### EXERCISE:
Only the lines from the one with "white cone F6 level 1 -> red cone F6 level 1" through the end of the data below belong in the answer, restated word for word, pictures excluded.

### DATASET CONTENT:
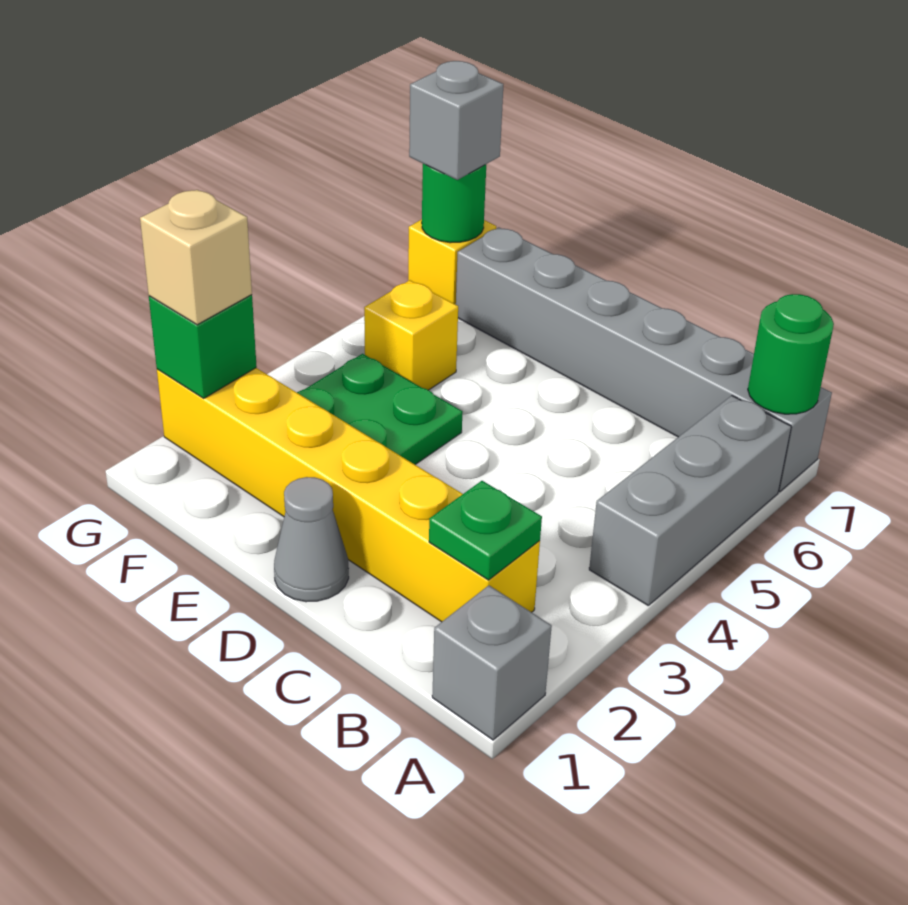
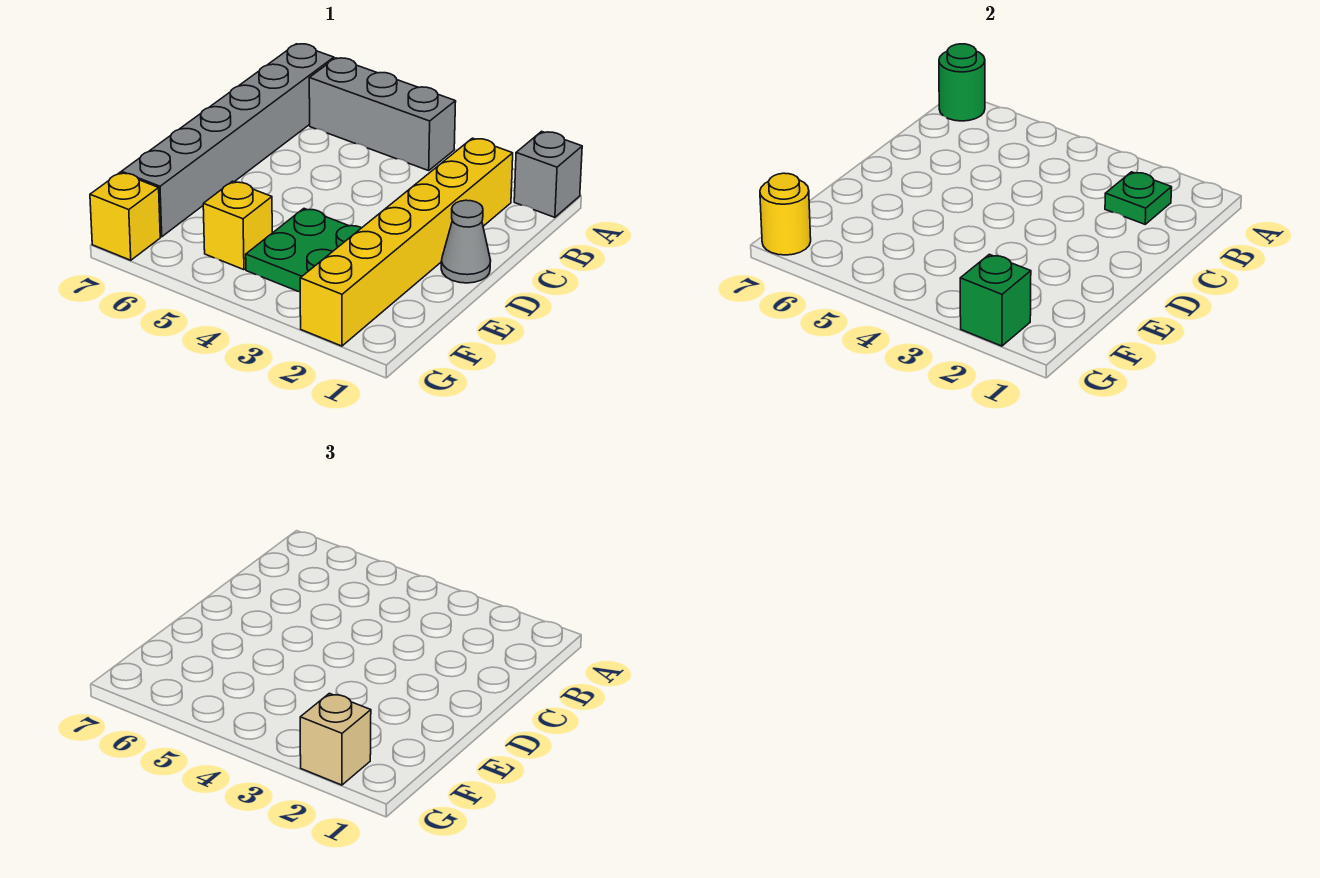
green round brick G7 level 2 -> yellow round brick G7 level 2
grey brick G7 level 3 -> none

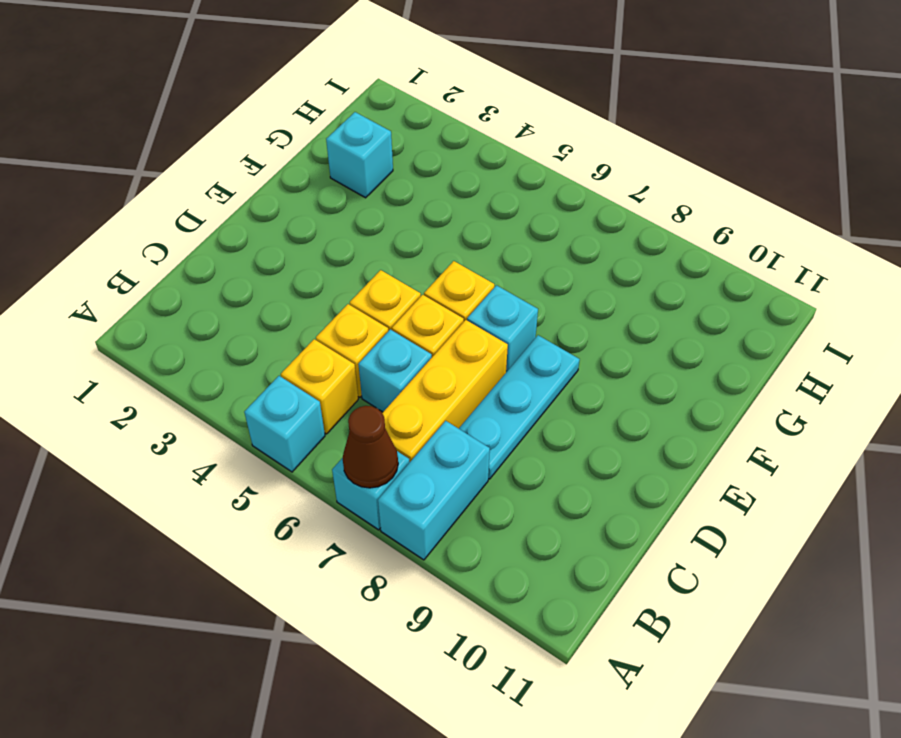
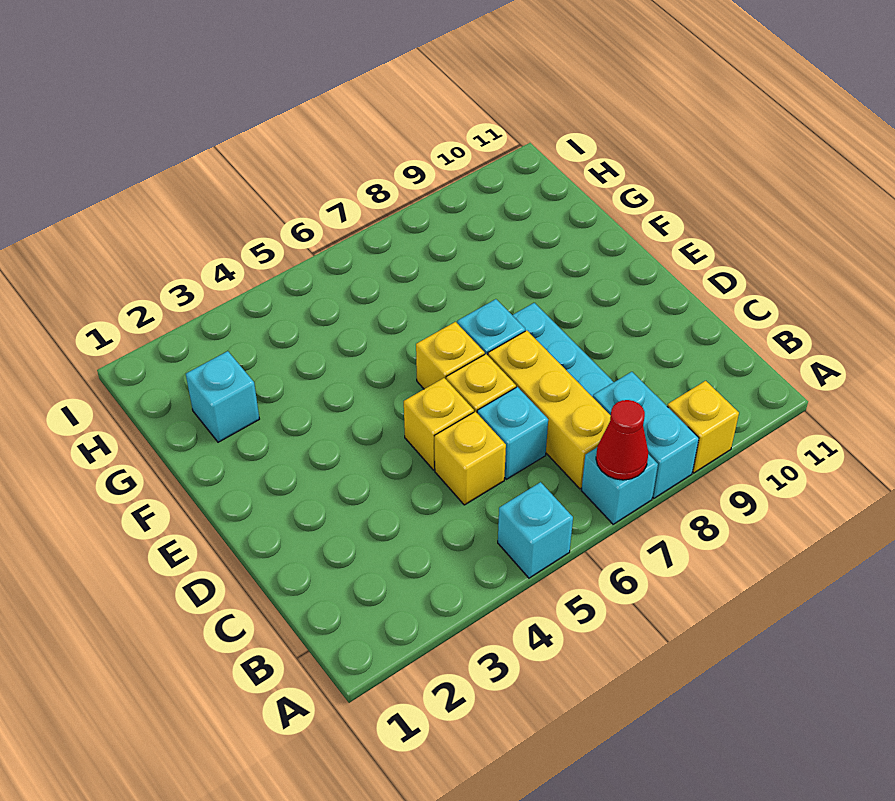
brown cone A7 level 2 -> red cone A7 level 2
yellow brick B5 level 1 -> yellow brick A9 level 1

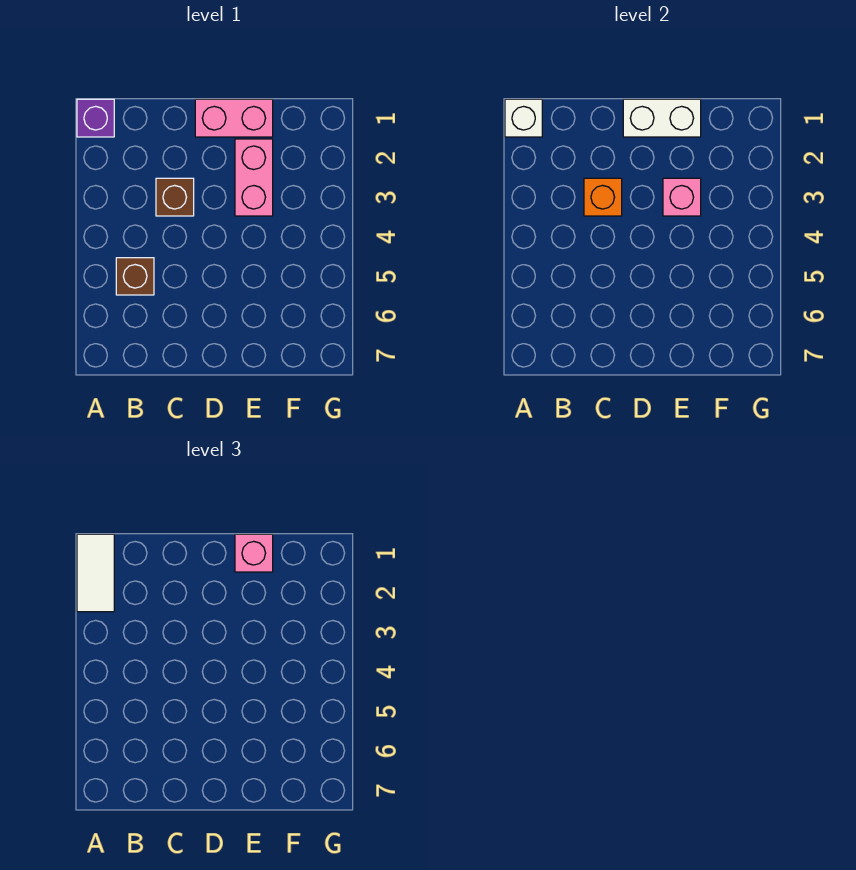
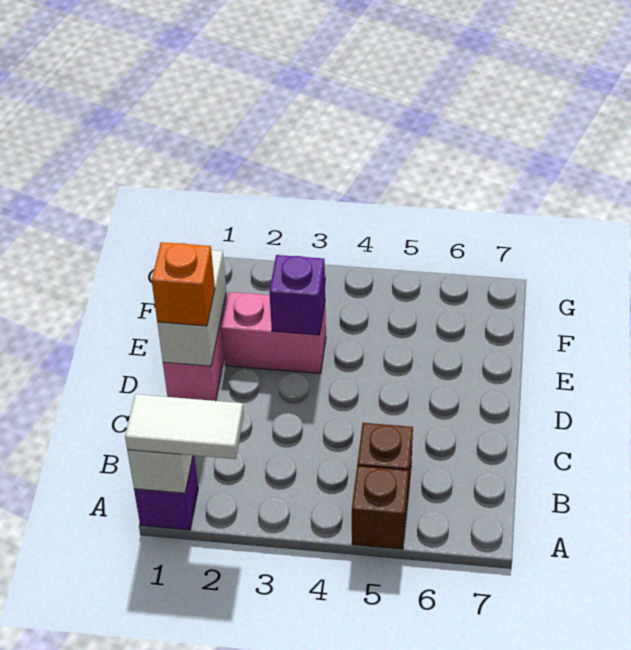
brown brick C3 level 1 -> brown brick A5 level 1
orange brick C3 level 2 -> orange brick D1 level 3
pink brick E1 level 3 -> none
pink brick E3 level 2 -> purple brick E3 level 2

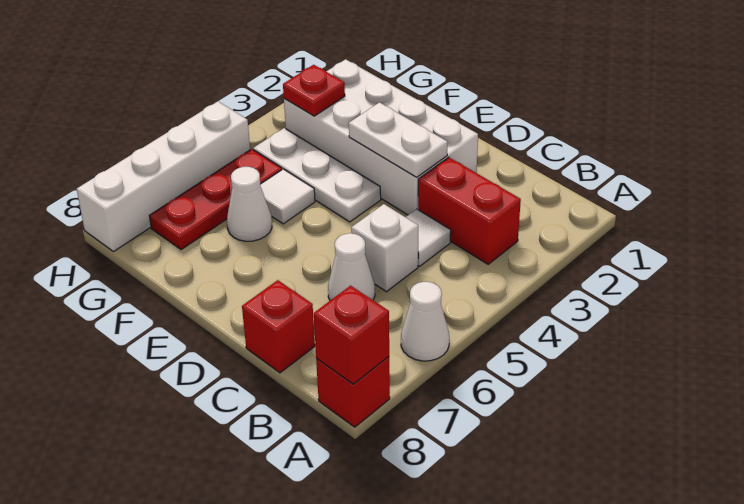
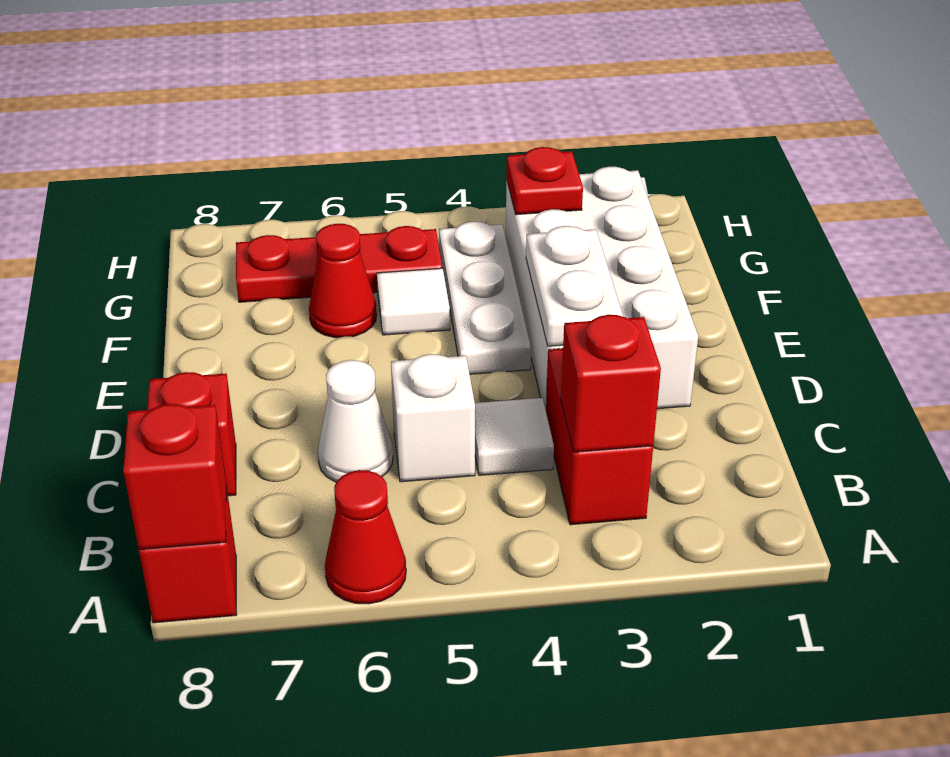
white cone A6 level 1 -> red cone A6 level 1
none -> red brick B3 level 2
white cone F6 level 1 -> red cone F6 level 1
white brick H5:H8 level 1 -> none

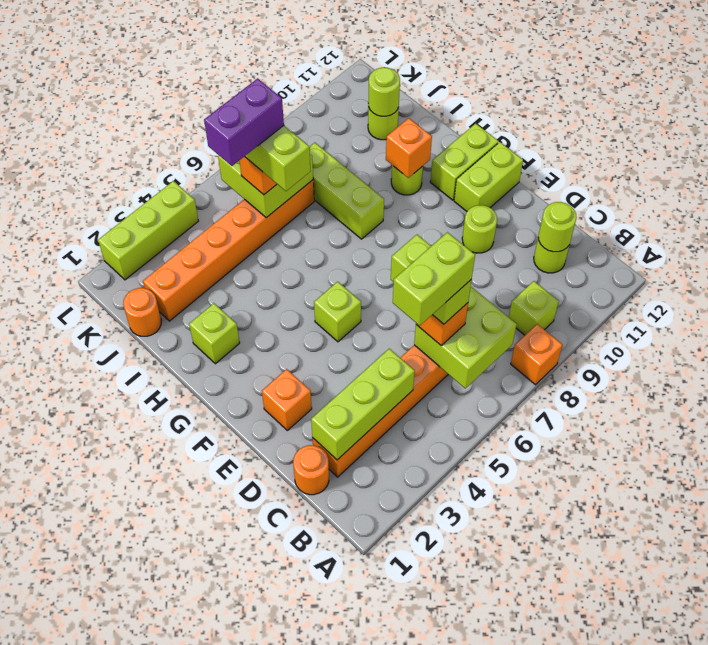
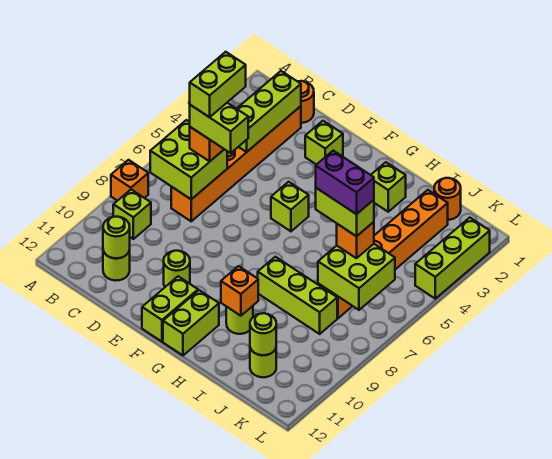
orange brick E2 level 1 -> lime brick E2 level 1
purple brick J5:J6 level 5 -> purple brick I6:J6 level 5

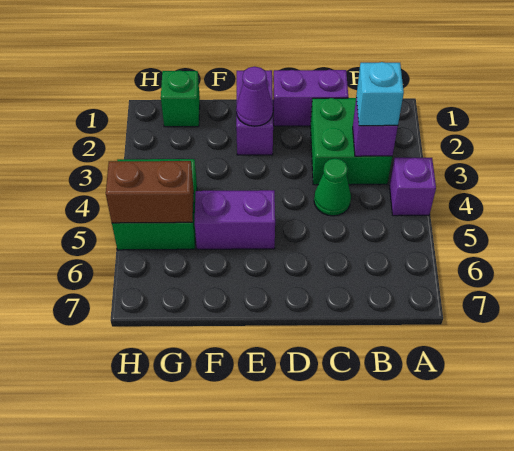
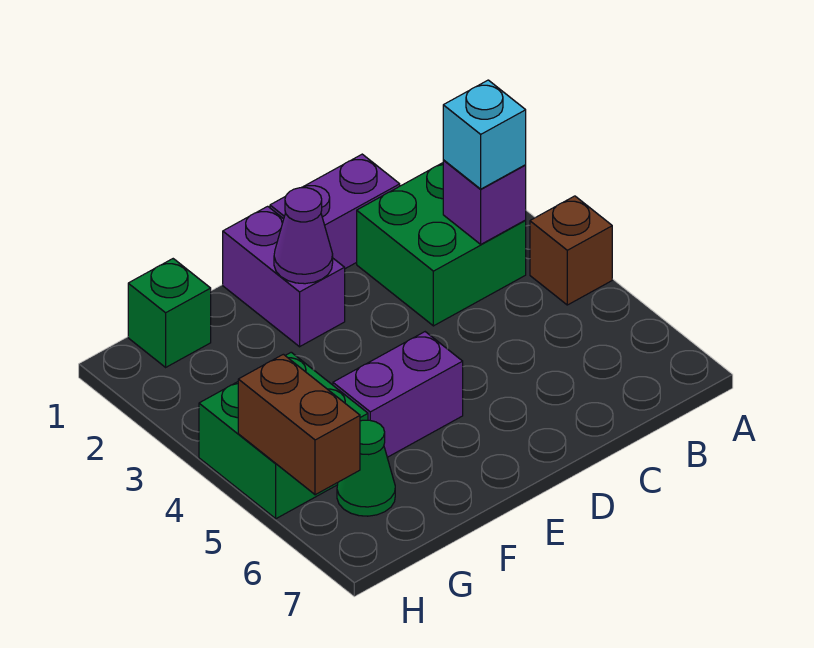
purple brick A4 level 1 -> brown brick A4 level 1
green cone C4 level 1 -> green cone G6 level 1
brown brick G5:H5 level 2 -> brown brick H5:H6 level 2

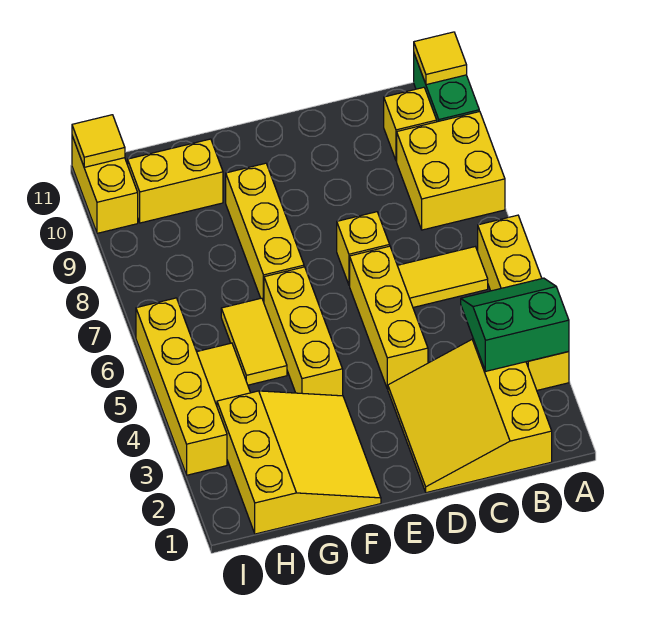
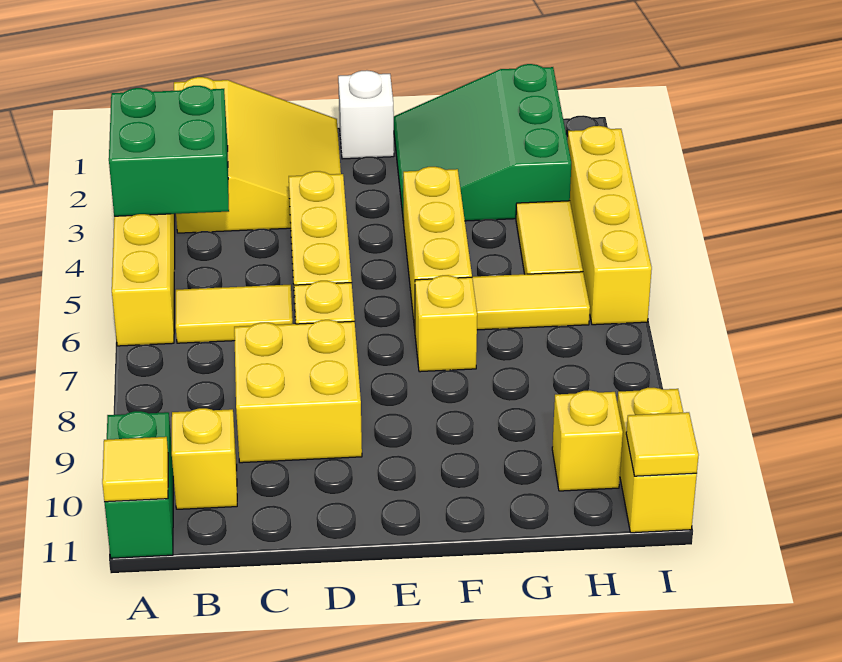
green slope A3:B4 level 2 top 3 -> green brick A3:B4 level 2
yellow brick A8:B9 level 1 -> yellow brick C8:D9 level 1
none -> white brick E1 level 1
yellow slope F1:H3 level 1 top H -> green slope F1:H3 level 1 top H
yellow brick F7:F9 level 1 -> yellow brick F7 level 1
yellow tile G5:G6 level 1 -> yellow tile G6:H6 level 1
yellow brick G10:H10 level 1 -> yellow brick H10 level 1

### ANSWER TO THIS EXERCISE:
white cone F6 level 1 -> red cone F6 level 1
white brick H5:H8 level 1 -> none

orange brick E2 level 1 -> lime brick E2 level 1
purple brick J5:J6 level 5 -> purple brick I6:J6 level 5

purple brick A4 level 1 -> brown brick A4 level 1
green cone C4 level 1 -> green cone G6 level 1
brown brick G5:H5 level 2 -> brown brick H5:H6 level 2

green slope A3:B4 level 2 top 3 -> green brick A3:B4 level 2
yellow brick A8:B9 level 1 -> yellow brick C8:D9 level 1
none -> white brick E1 level 1
yellow slope F1:H3 level 1 top H -> green slope F1:H3 level 1 top H
yellow brick F7:F9 level 1 -> yellow brick F7 level 1
yellow tile G5:G6 level 1 -> yellow tile G6:H6 level 1
yellow brick G10:H10 level 1 -> yellow brick H10 level 1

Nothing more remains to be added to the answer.